RECORDS TO PROCESS:
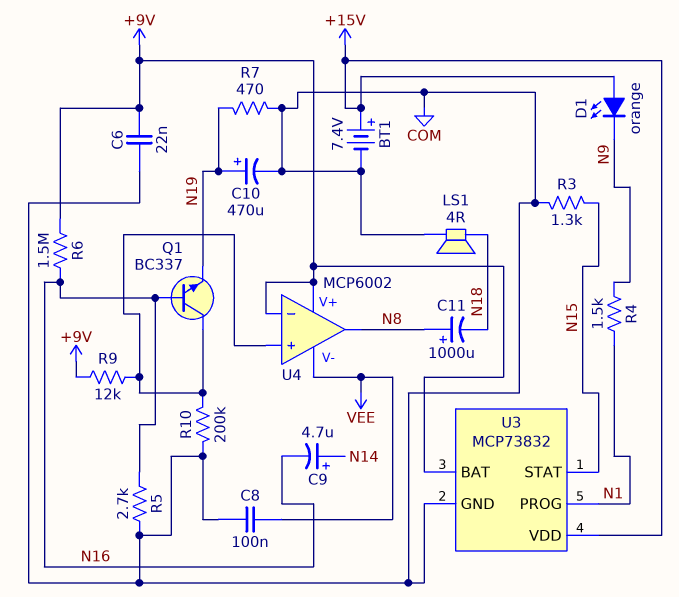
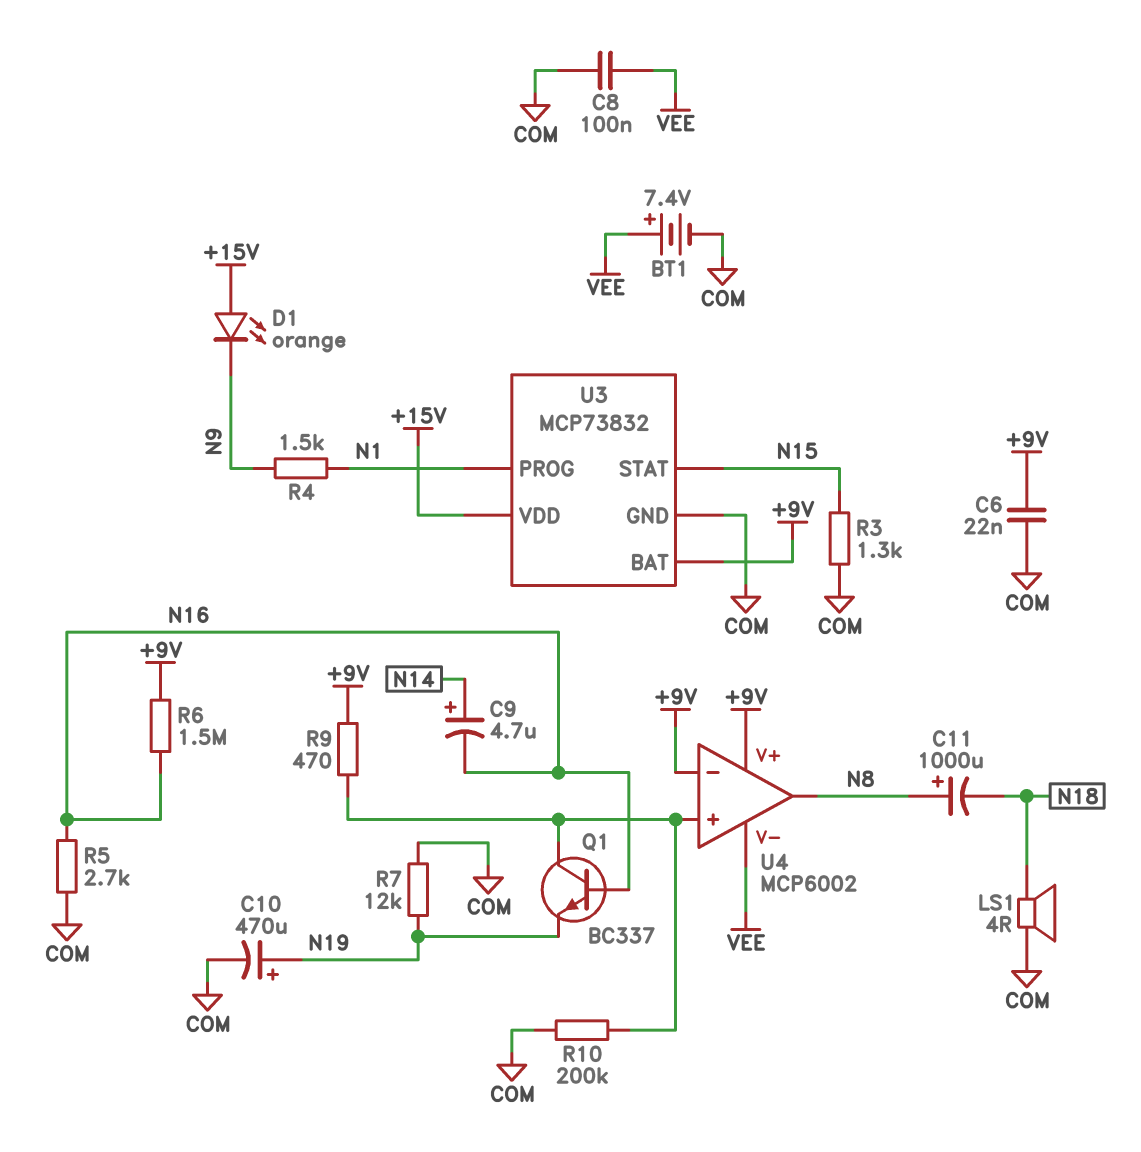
BT1: 7.4V (plus +15V, minus COM) -> 7.4V (plus VEE, minus COM)
R7: 470 (COM, N19) -> 12k (COM, N19)
R9: 12k (+9V, U4/in+) -> 470 (+9V, U4/in+)

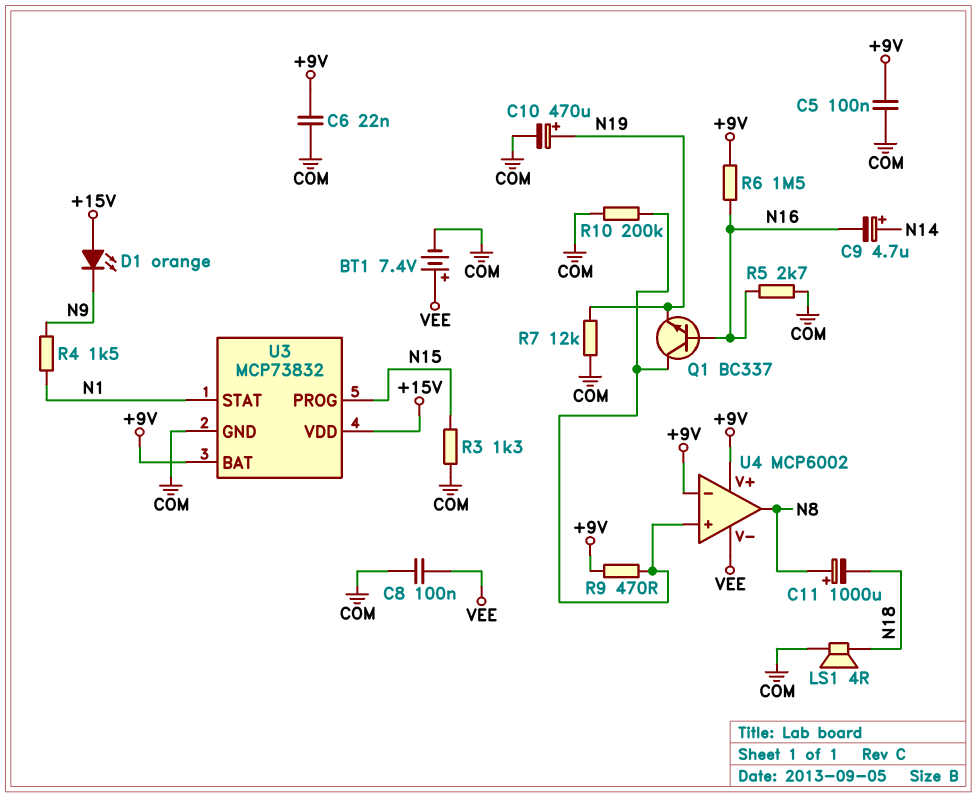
C5: none -> 100nF (+9V, COM)
U3 pin PROG: N1 -> N15
U3 pin STAT: N15 -> N1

TASK STATEMENT:
Please return the records as they stand, word for word, with no pictures.

EXERCISE SOLUTION:
BT1: 7.4V (plus +15V, minus COM) -> 7.4V (plus VEE, minus COM)
R7: 470 (COM, N19) -> 12k (COM, N19)
R9: 12k (+9V, U4/in+) -> 470 (+9V, U4/in+)

C5: none -> 100nF (+9V, COM)
U3 pin PROG: N1 -> N15
U3 pin STAT: N15 -> N1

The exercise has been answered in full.